WORK REQUEST: This exercise calls for the records to be returned exactly, with images removed.

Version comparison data
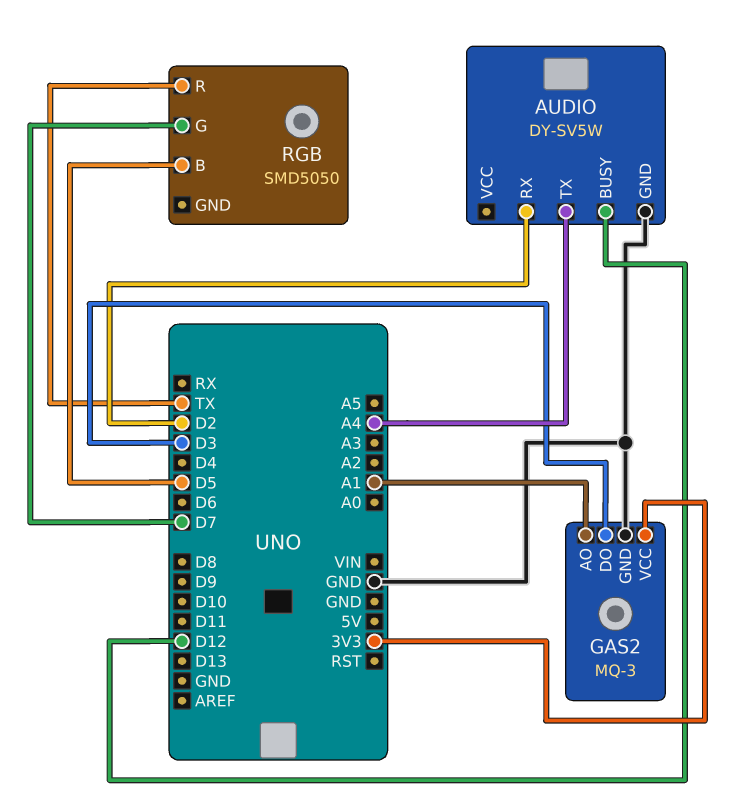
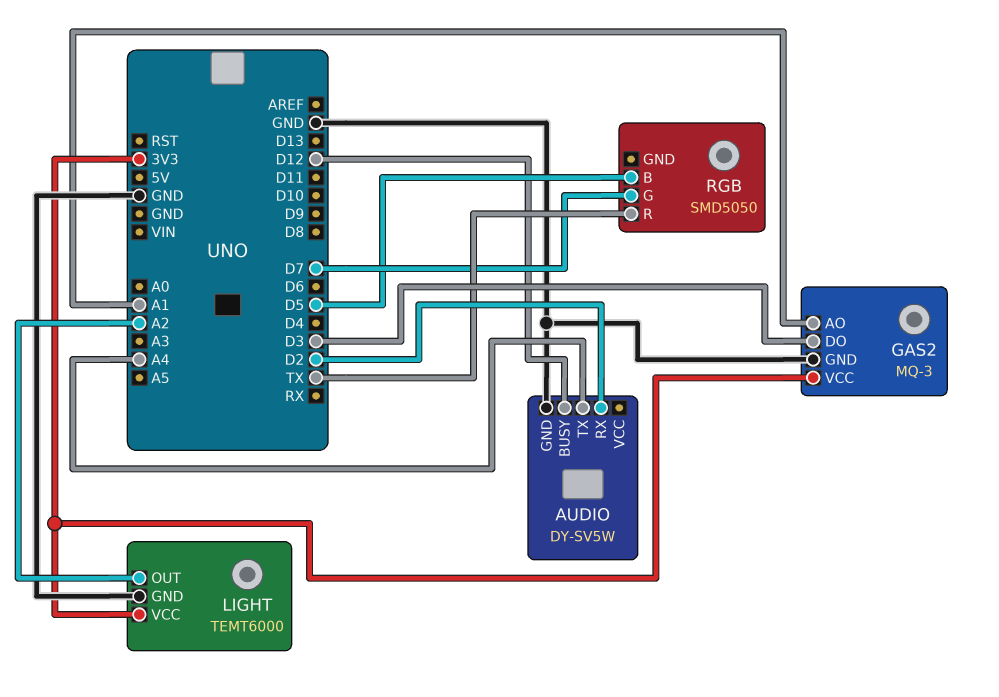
LIGHT: none -> TEMT6000
LIGHT pin GND: none -> GND
LIGHT pin OUT: none -> A2
LIGHT pin VCC: none -> 3V3

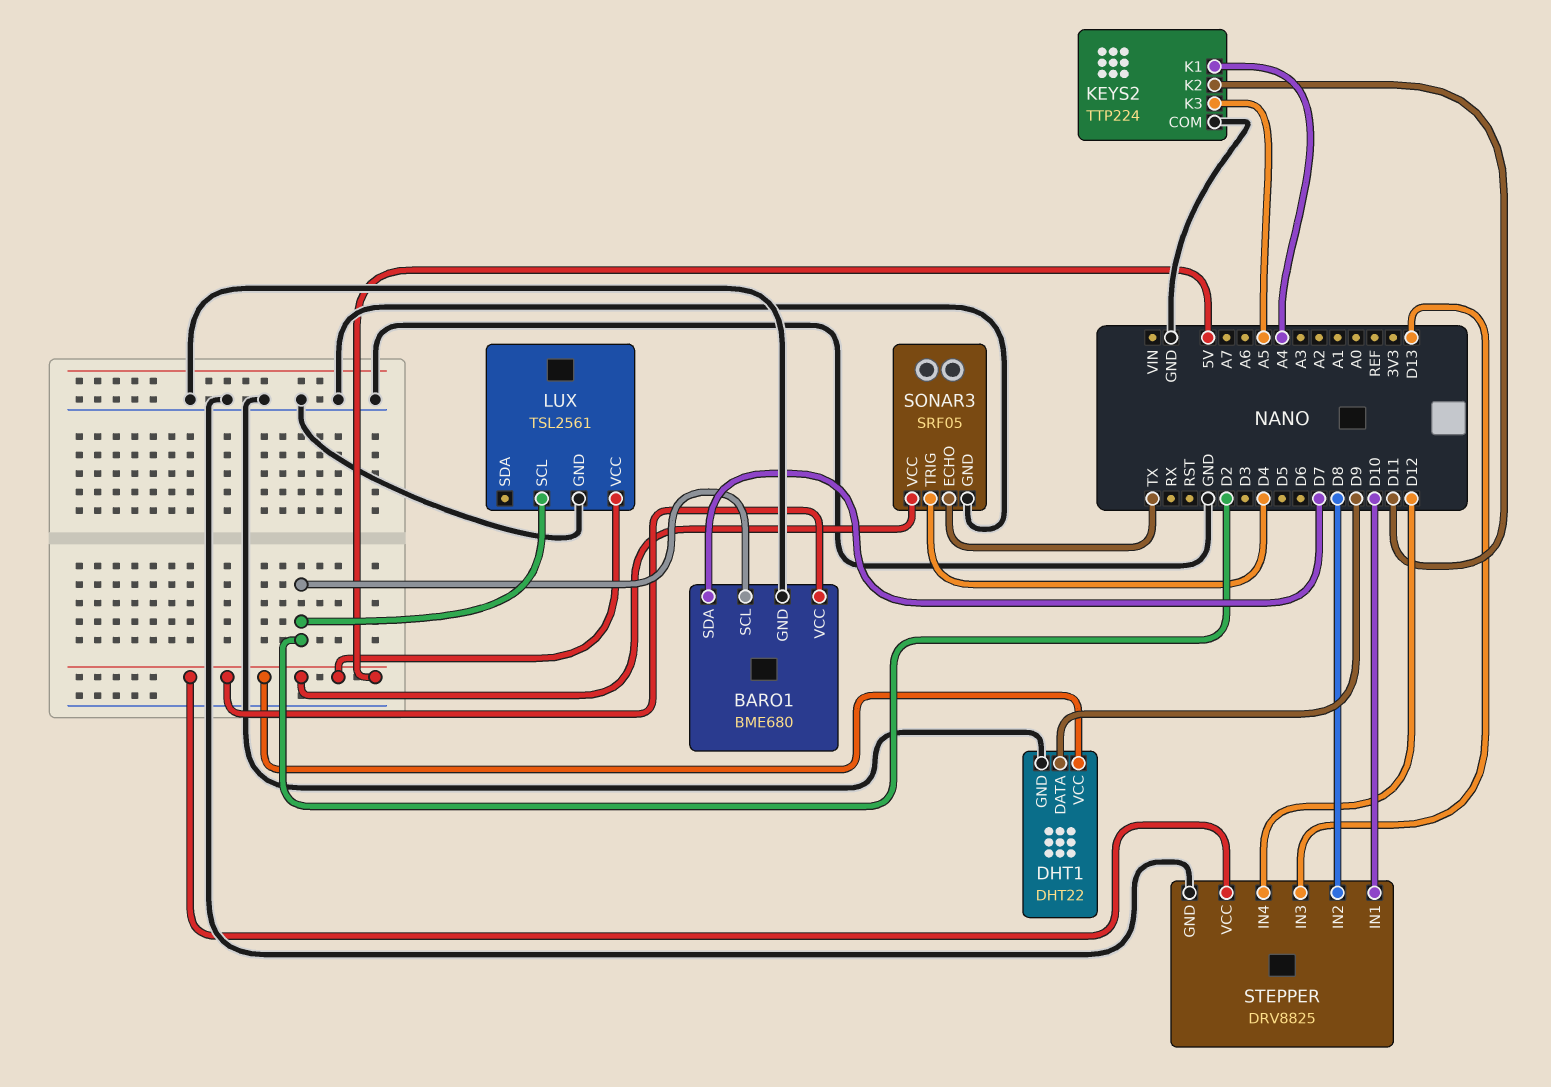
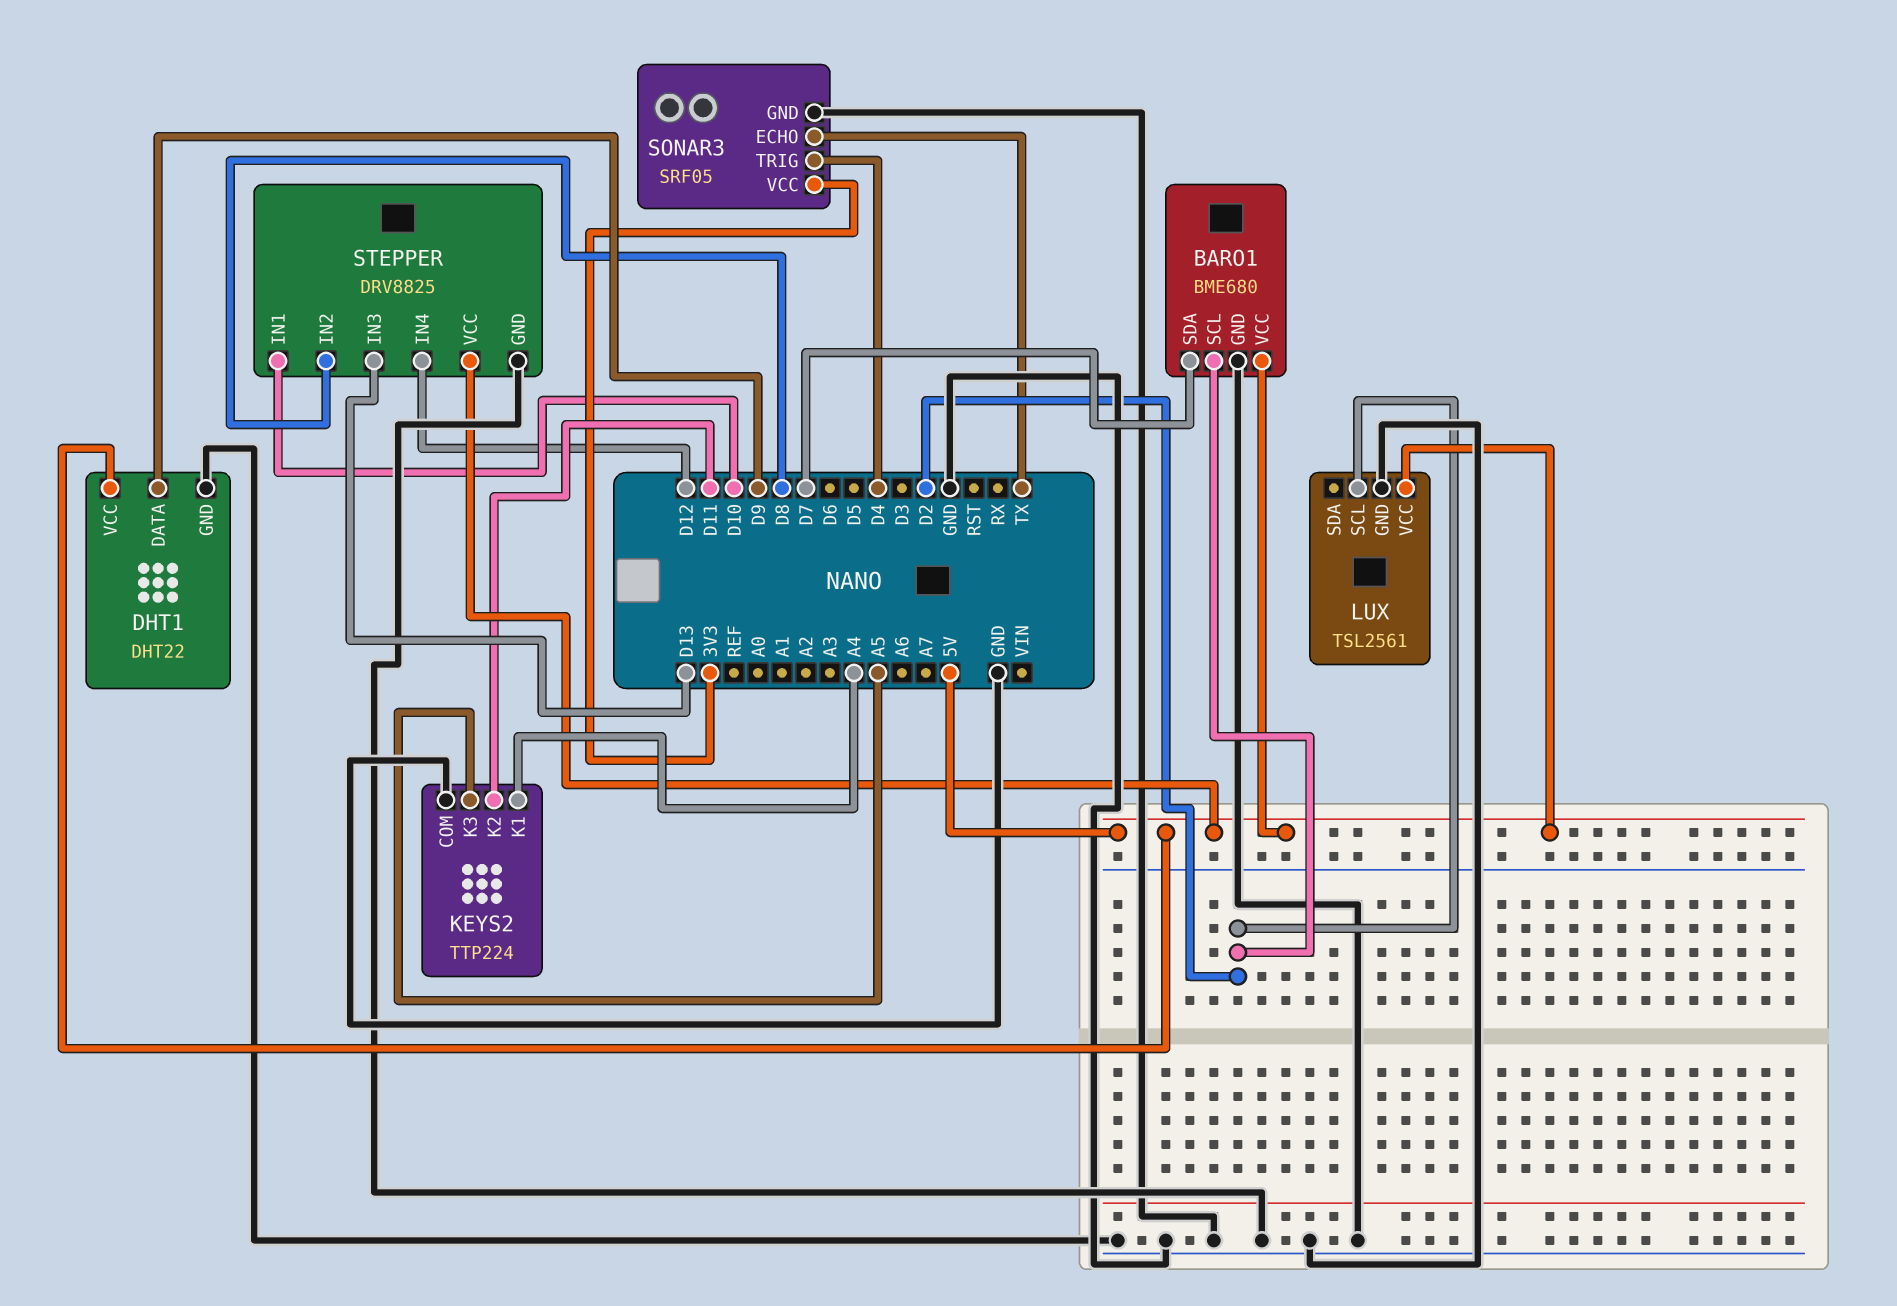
SONAR3 pin VCC: 5V -> 3V3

WRITTEN SOLUTION:
LIGHT: none -> TEMT6000
LIGHT pin GND: none -> GND
LIGHT pin OUT: none -> A2
LIGHT pin VCC: none -> 3V3

SONAR3 pin VCC: 5V -> 3V3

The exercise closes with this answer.